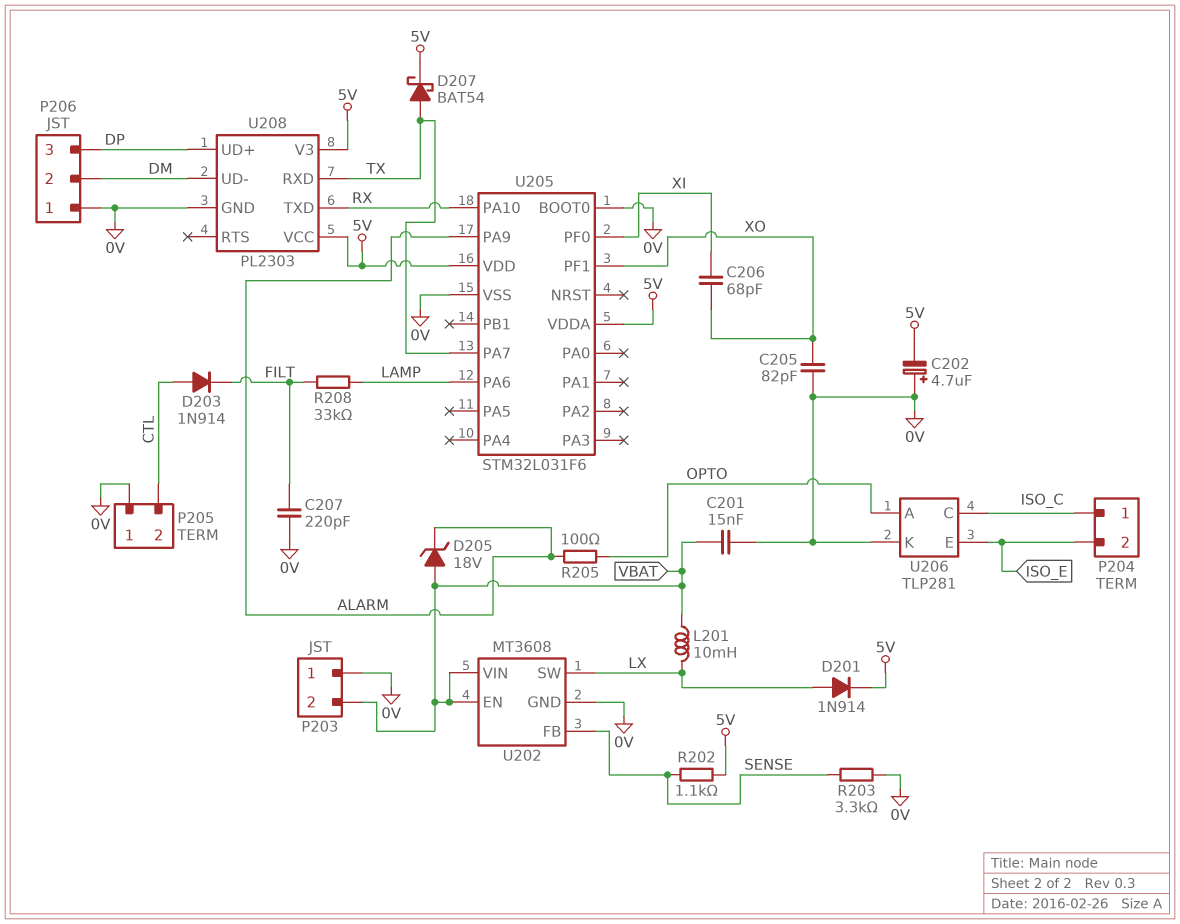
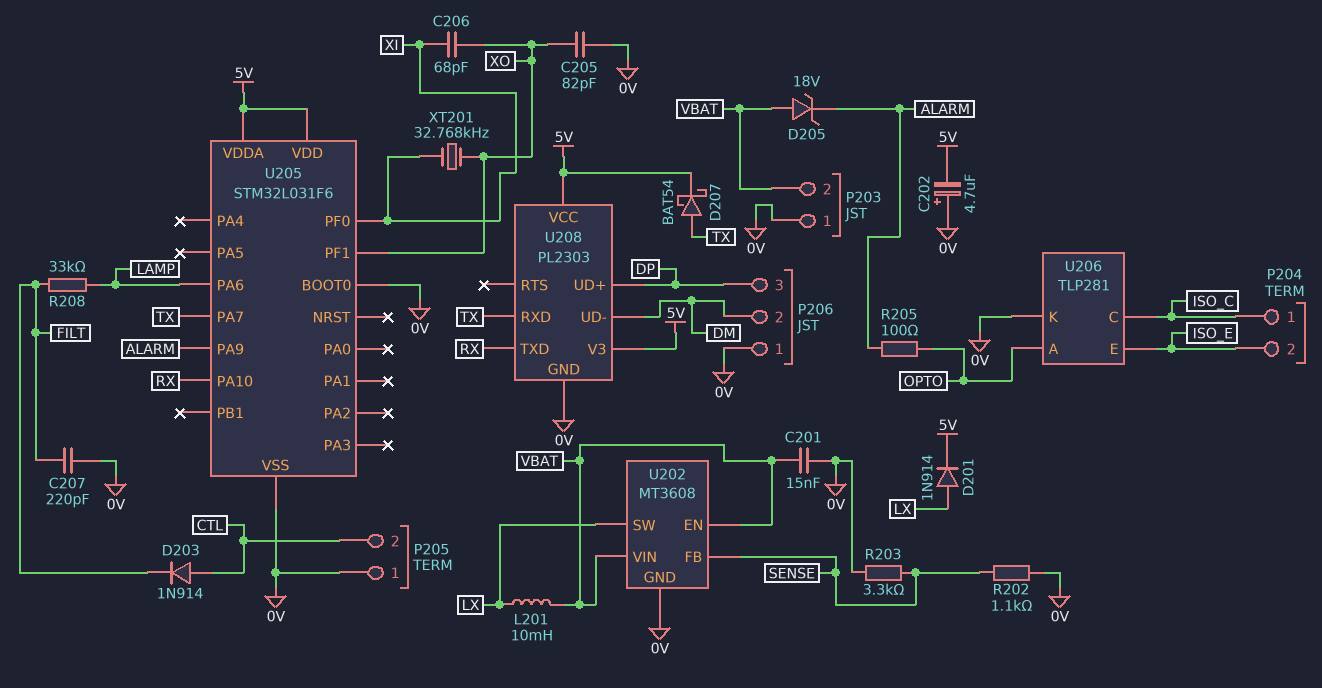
R202: 1.1k (5V, SENSE) -> 1.1k (0V, SENSE)
XT201: none -> 32.768kHz (XI, XO)

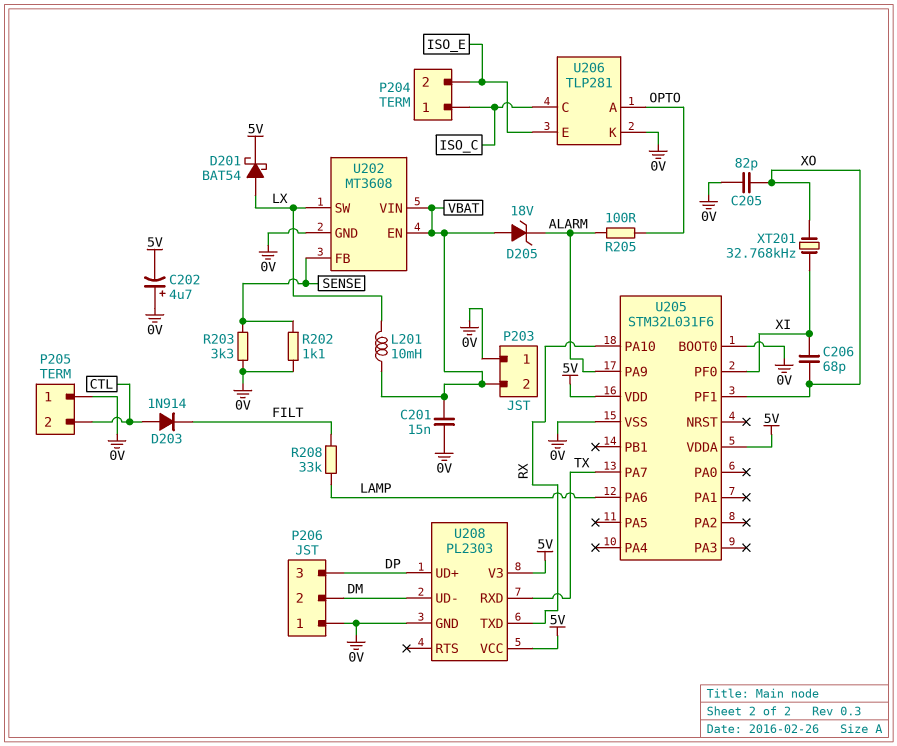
C207: 220pF (0V, FILT) -> none
D201: diode 1N914 (A LX, K 5V) -> schottky BAT54 (A LX, K 5V)
D207: schottky BAT54 (A TX, K 5V) -> none

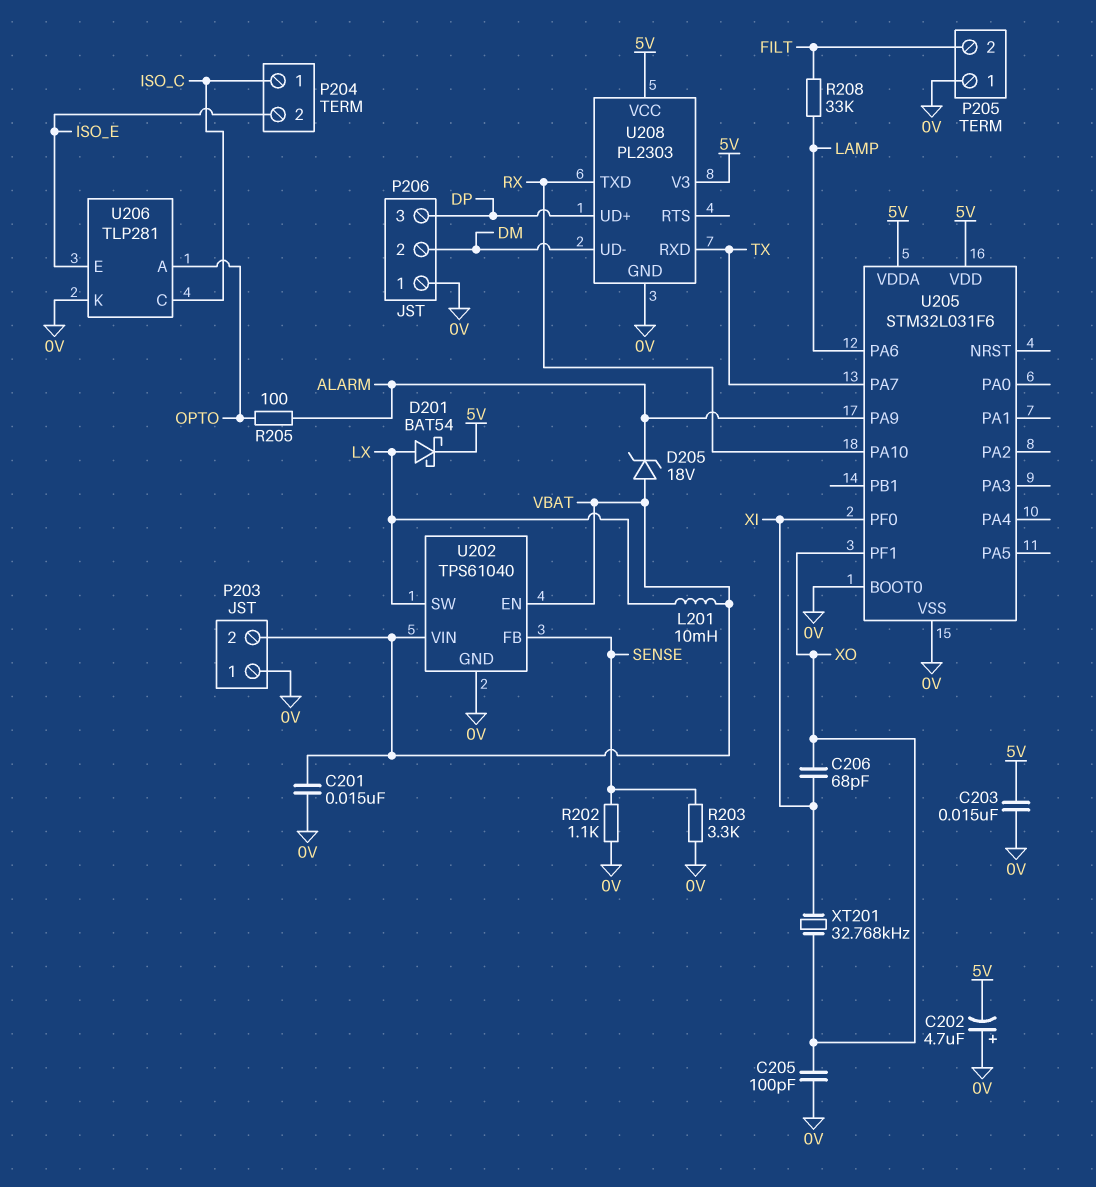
C203: none -> 15nF (0V, 5V)
C205: 82pF (0V, XO) -> 100pF (0V, XO)
D203: diode 1N914 (A CTL, K FILT) -> none
P205 pin 2: CTL -> FILT
U202: MT3608 -> TPS61040

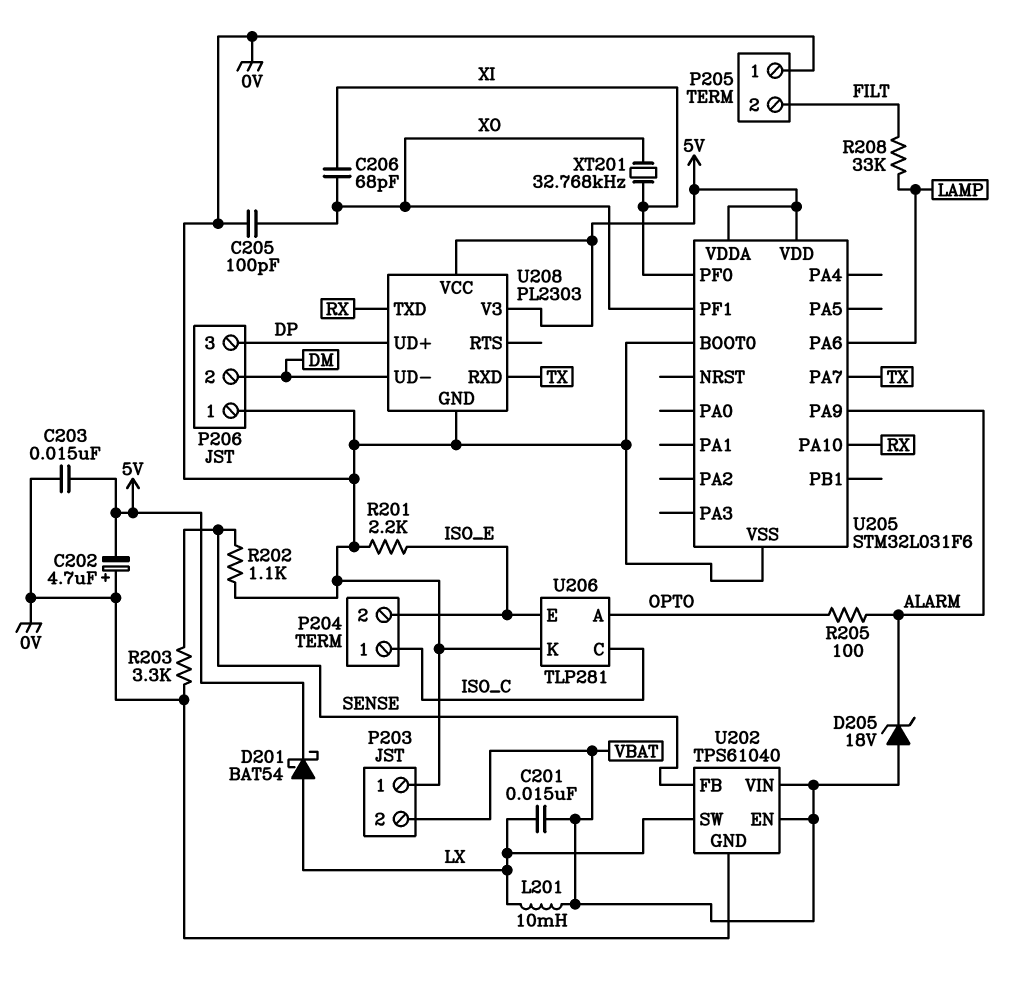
C201: 15nF (0V, VBAT) -> 15nF (LX, VBAT)
R201: none -> 2.2k (0V, ISO_E)

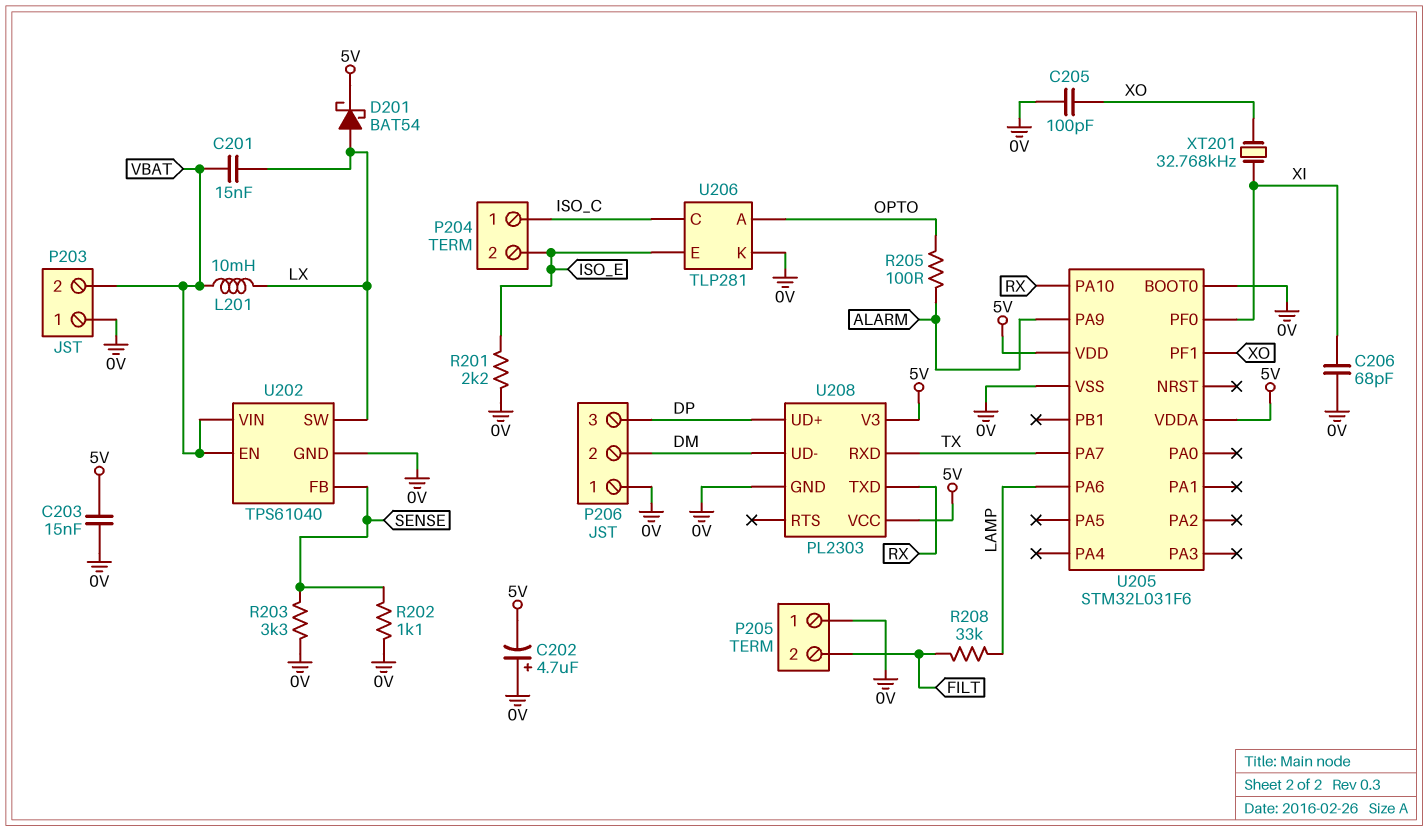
C206: 68pF (XI, XO) -> 68pF (0V, XI)
D205: zener 18V (A VBAT, K ALARM) -> none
########
__Task goal__: All lines from the one containing "P205 pin 2: CTL -> FILT" through the end of the data are to be written out exactly, with nothing added; skip the pictures.

__Result of this exercise__:
P205 pin 2: CTL -> FILT
U202: MT3608 -> TPS61040

C201: 15nF (0V, VBAT) -> 15nF (LX, VBAT)
R201: none -> 2.2k (0V, ISO_E)

C206: 68pF (XI, XO) -> 68pF (0V, XI)
D205: zener 18V (A VBAT, K ALARM) -> none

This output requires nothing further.